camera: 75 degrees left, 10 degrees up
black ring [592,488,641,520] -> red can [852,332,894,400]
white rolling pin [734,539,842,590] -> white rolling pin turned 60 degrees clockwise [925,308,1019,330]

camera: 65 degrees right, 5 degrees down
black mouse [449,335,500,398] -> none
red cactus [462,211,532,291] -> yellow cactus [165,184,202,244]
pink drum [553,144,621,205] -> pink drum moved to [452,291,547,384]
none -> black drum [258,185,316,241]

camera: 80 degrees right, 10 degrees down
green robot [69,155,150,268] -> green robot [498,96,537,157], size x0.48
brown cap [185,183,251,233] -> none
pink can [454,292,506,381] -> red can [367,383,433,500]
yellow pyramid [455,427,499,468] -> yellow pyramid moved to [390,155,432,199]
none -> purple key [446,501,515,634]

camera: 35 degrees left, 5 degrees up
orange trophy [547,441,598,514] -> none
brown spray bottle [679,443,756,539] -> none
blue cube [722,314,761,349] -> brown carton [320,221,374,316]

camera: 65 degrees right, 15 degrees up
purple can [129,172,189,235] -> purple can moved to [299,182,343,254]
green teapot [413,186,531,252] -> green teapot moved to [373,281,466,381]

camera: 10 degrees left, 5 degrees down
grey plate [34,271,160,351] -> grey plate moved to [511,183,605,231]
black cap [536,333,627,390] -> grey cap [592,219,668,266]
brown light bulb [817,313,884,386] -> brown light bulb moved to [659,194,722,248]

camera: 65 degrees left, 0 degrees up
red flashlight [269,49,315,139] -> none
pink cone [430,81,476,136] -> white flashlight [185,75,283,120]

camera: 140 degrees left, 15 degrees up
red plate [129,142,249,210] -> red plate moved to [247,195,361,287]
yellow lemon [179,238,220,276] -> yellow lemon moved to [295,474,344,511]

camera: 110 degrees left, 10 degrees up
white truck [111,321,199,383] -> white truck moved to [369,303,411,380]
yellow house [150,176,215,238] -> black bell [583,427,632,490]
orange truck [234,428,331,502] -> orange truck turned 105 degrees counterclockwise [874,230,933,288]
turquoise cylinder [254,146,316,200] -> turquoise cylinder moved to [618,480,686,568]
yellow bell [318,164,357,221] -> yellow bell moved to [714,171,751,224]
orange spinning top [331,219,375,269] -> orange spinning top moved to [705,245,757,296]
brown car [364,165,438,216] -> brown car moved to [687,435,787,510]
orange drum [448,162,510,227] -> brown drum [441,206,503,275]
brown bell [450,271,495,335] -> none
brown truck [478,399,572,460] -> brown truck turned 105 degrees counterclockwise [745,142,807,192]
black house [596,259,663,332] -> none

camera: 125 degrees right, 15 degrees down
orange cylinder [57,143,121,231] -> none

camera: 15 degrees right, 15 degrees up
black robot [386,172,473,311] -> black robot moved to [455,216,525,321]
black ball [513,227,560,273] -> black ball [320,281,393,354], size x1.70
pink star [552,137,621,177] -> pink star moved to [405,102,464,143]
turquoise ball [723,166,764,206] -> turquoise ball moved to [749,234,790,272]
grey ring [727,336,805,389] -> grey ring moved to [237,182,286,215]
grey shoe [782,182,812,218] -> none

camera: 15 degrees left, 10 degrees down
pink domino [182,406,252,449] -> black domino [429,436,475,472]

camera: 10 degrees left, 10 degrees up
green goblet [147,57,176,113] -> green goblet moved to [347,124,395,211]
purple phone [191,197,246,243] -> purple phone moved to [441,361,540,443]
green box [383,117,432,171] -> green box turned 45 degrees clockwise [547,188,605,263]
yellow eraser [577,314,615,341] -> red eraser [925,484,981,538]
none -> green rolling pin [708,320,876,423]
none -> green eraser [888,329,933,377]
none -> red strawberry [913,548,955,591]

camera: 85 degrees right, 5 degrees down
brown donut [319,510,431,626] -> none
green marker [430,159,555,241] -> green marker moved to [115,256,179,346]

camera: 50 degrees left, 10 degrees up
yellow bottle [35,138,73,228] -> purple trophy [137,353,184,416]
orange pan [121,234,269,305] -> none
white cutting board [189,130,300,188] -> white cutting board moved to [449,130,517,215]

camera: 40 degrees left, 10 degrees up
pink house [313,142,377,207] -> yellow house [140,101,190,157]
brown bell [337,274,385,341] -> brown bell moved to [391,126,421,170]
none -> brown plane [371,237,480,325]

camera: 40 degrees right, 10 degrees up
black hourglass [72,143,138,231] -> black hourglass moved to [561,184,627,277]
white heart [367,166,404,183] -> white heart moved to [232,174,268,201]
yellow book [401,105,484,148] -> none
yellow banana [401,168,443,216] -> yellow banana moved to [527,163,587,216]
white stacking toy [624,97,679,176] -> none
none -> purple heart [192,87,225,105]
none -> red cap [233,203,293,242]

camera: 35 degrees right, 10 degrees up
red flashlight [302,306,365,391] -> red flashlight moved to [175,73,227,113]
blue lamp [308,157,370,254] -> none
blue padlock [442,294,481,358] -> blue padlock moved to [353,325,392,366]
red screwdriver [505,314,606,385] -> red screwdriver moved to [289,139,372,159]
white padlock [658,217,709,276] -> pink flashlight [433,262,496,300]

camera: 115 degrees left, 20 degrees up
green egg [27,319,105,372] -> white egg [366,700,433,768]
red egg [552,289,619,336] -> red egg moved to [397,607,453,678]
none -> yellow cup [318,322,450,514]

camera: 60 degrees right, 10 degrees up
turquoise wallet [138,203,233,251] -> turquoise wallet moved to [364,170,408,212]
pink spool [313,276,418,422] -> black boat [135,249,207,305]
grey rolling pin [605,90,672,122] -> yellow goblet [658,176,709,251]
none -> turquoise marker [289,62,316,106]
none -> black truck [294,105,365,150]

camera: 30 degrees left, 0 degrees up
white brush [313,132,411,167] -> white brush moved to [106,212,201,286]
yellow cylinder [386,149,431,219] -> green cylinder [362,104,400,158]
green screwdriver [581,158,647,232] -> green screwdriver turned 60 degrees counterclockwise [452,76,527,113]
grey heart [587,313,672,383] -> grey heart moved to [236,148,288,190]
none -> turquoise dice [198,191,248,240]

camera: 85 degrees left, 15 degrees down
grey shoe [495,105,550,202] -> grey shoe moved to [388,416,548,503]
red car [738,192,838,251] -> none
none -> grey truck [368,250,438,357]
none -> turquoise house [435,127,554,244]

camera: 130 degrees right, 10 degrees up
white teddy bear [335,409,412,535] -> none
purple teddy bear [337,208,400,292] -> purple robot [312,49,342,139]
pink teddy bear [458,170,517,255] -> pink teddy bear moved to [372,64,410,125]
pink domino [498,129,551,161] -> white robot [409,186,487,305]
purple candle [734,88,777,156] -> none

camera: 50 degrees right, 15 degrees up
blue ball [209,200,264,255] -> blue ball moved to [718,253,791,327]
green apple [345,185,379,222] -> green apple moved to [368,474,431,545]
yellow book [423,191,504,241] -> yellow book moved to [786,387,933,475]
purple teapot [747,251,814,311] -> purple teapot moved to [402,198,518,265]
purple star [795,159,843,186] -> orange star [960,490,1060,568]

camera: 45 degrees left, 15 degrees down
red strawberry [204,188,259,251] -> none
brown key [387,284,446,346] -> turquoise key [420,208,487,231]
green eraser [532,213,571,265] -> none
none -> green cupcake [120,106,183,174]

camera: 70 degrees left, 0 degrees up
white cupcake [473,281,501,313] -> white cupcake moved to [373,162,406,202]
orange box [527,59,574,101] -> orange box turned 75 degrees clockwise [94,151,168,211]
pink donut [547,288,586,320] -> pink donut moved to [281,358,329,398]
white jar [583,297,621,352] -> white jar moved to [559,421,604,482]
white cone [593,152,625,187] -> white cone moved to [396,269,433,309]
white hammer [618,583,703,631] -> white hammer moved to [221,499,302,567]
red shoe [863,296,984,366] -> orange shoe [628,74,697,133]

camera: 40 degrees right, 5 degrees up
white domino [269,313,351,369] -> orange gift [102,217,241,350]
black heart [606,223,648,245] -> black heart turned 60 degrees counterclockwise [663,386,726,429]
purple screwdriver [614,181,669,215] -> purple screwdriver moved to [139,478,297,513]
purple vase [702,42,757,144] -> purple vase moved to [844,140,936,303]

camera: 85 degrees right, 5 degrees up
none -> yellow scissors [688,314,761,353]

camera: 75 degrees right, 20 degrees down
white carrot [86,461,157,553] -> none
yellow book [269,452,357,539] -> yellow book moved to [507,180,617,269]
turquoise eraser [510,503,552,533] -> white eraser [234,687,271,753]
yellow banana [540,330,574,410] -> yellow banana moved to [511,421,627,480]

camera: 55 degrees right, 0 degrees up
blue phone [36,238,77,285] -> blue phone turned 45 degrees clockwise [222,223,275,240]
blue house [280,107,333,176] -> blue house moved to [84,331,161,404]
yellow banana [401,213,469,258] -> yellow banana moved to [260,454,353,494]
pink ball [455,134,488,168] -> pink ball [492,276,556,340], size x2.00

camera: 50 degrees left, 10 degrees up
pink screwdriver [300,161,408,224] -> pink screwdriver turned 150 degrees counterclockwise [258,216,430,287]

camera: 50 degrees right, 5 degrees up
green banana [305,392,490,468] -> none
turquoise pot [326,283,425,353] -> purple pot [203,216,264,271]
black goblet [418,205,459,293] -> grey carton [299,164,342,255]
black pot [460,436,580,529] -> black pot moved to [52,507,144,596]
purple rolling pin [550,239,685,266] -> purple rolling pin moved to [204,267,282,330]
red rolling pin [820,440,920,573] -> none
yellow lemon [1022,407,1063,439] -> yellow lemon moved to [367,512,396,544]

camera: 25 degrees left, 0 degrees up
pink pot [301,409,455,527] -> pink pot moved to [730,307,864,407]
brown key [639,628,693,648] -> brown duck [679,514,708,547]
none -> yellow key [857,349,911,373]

* * * * * * * * *

* _Task requirements_:
Among the entries, how many lines hold the string "trophy"? Answer with a bare number.

* _Result of this task_:
2